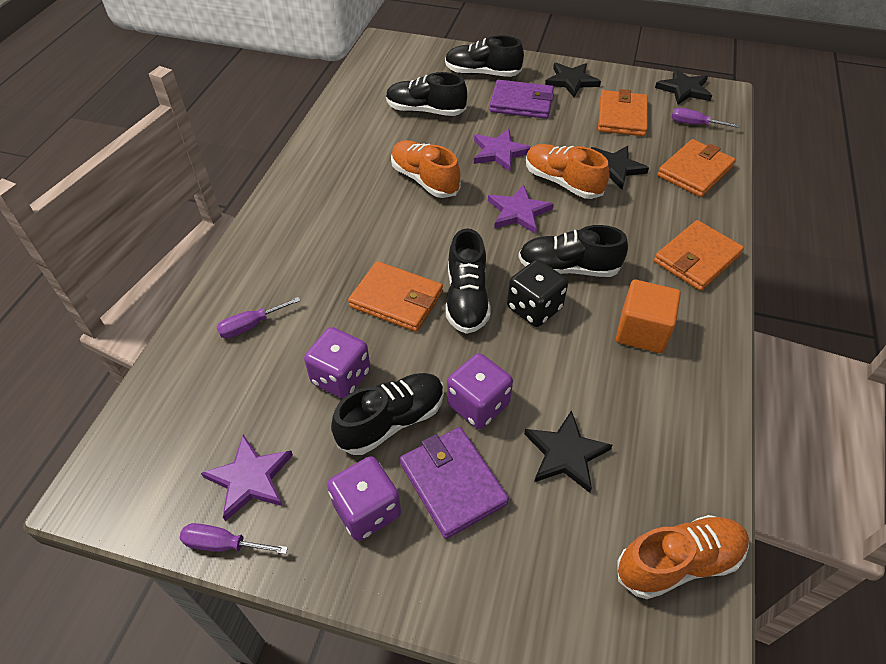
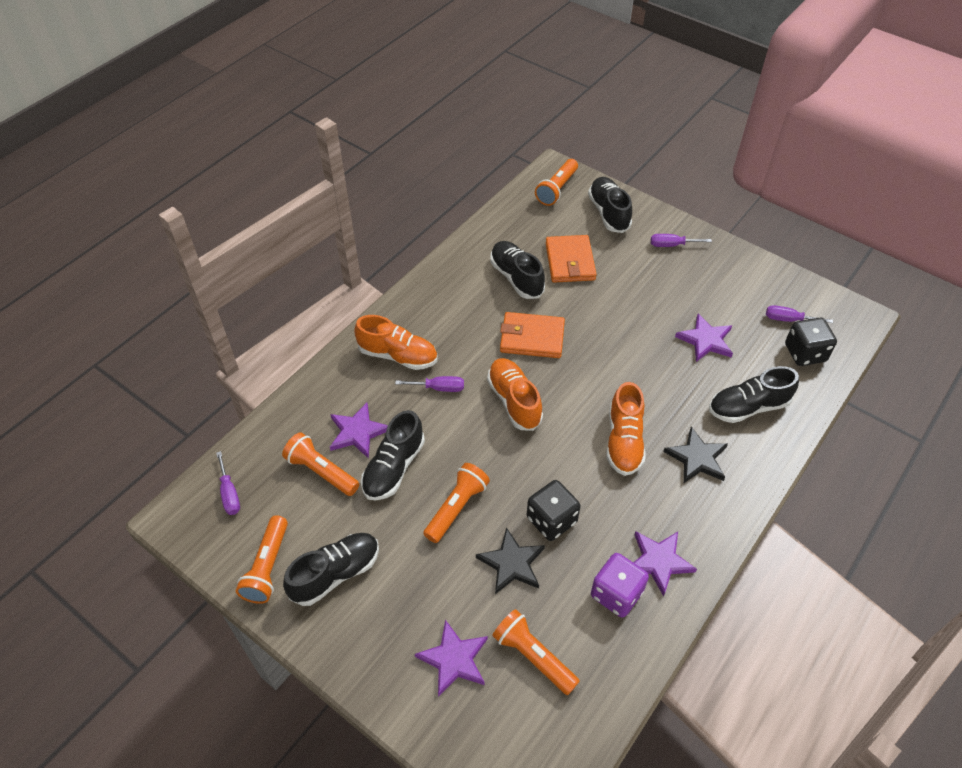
black dice: [507,260,568,327] = 1 -> [527,480,581,541] [785,318,837,366] = 2
black star: [524,410,612,493] [545,63,601,97] [591,146,649,189] [655,68,712,104] = 4 -> [476,527,545,594] [663,427,728,483] = 2
orange cube: [616,279,681,353] = 1 -> none = 0
orange flashlight: none = 0 -> [236,515,288,604] [282,432,359,496] [423,463,490,543] [492,609,580,695] [535,159,578,206] = 5
orange wallet: [348,261,443,332] [598,89,648,136] [654,220,744,291] [657,139,736,197] = 4 -> [500,312,565,358] [546,235,597,283] = 2
purple dice: [304,327,370,399] [327,456,401,541] [447,353,513,429] = 3 -> [591,553,649,618] = 1
purple screwdriver: [179,523,288,554] [216,297,301,338] [671,108,740,128] = 3 -> [216,451,240,515] [395,376,464,392] [651,234,712,247] [766,305,833,323] = 4
purple star: [201,435,293,521] [474,129,531,172] [488,184,554,234] = 3 -> [330,403,388,459] [415,620,488,697] [634,531,697,596] [675,314,733,362] = 4
purple wallet: [400,427,509,539] [489,80,554,119] = 2 -> none = 0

• _What needs to be done_
Copy the listing over exactly, skipping the pictures it holds.

• _Solution_
black dice: [507,260,568,327] = 1 -> [527,480,581,541] [785,318,837,366] = 2
black star: [524,410,612,493] [545,63,601,97] [591,146,649,189] [655,68,712,104] = 4 -> [476,527,545,594] [663,427,728,483] = 2
orange cube: [616,279,681,353] = 1 -> none = 0
orange flashlight: none = 0 -> [236,515,288,604] [282,432,359,496] [423,463,490,543] [492,609,580,695] [535,159,578,206] = 5
orange wallet: [348,261,443,332] [598,89,648,136] [654,220,744,291] [657,139,736,197] = 4 -> [500,312,565,358] [546,235,597,283] = 2
purple dice: [304,327,370,399] [327,456,401,541] [447,353,513,429] = 3 -> [591,553,649,618] = 1
purple screwdriver: [179,523,288,554] [216,297,301,338] [671,108,740,128] = 3 -> [216,451,240,515] [395,376,464,392] [651,234,712,247] [766,305,833,323] = 4
purple star: [201,435,293,521] [474,129,531,172] [488,184,554,234] = 3 -> [330,403,388,459] [415,620,488,697] [634,531,697,596] [675,314,733,362] = 4
purple wallet: [400,427,509,539] [489,80,554,119] = 2 -> none = 0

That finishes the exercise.